• Exercise
This exercise calls for retyping every line below exactly, with the images omitted.

Start of Data extract

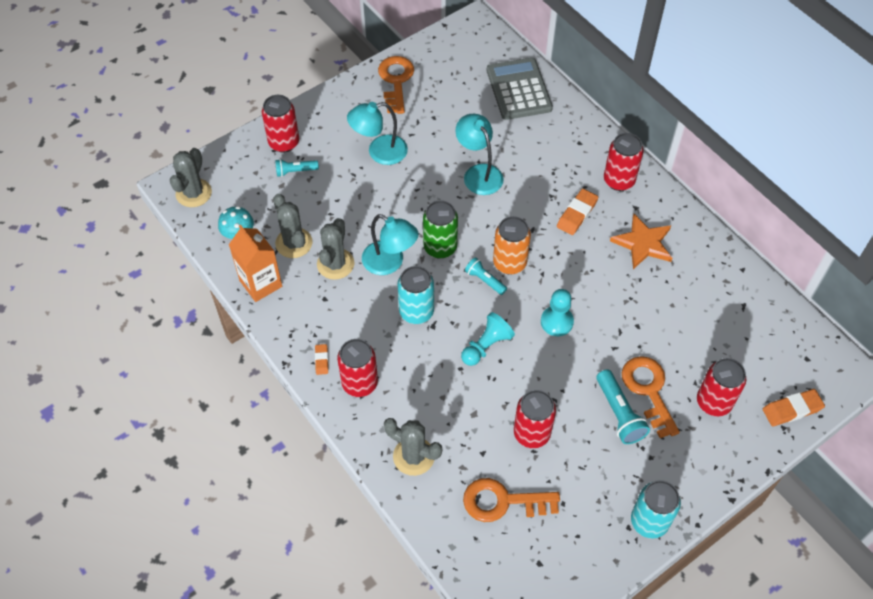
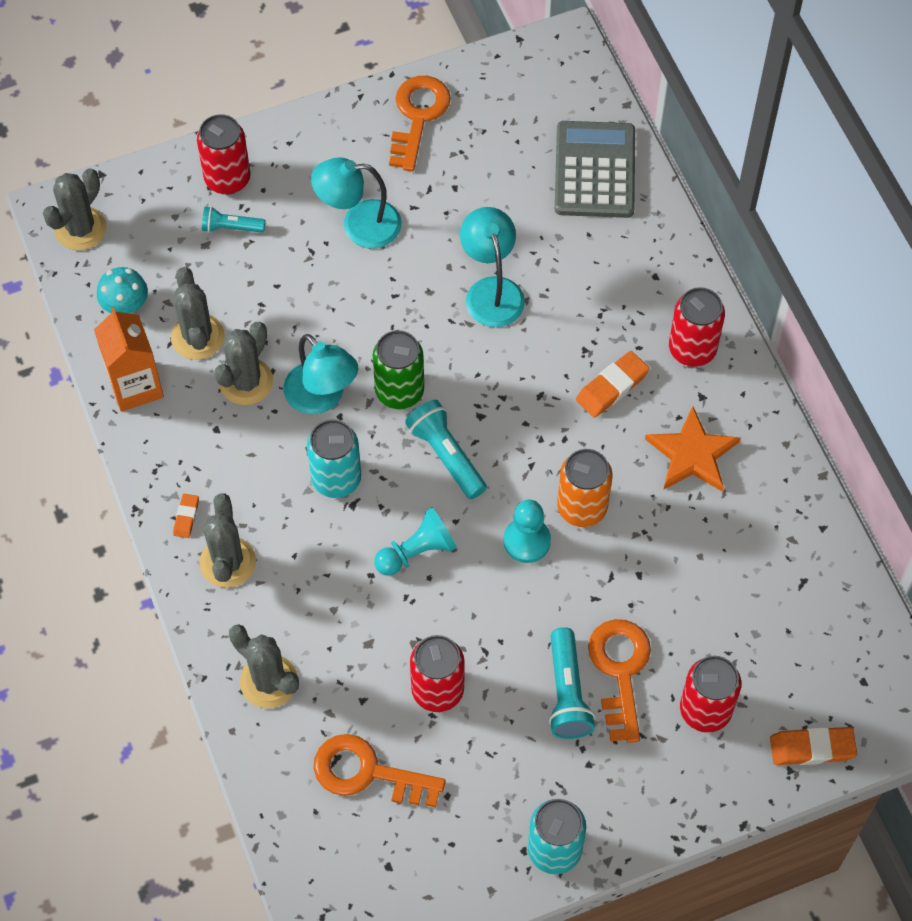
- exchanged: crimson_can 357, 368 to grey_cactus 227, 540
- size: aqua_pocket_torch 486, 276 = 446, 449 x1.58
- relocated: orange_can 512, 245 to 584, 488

End of Data extract

• Response area
- exchanged: crimson_can 357, 368 to grey_cactus 227, 540
- size: aqua_pocket_torch 486, 276 = 446, 449 x1.58
- relocated: orange_can 512, 245 to 584, 488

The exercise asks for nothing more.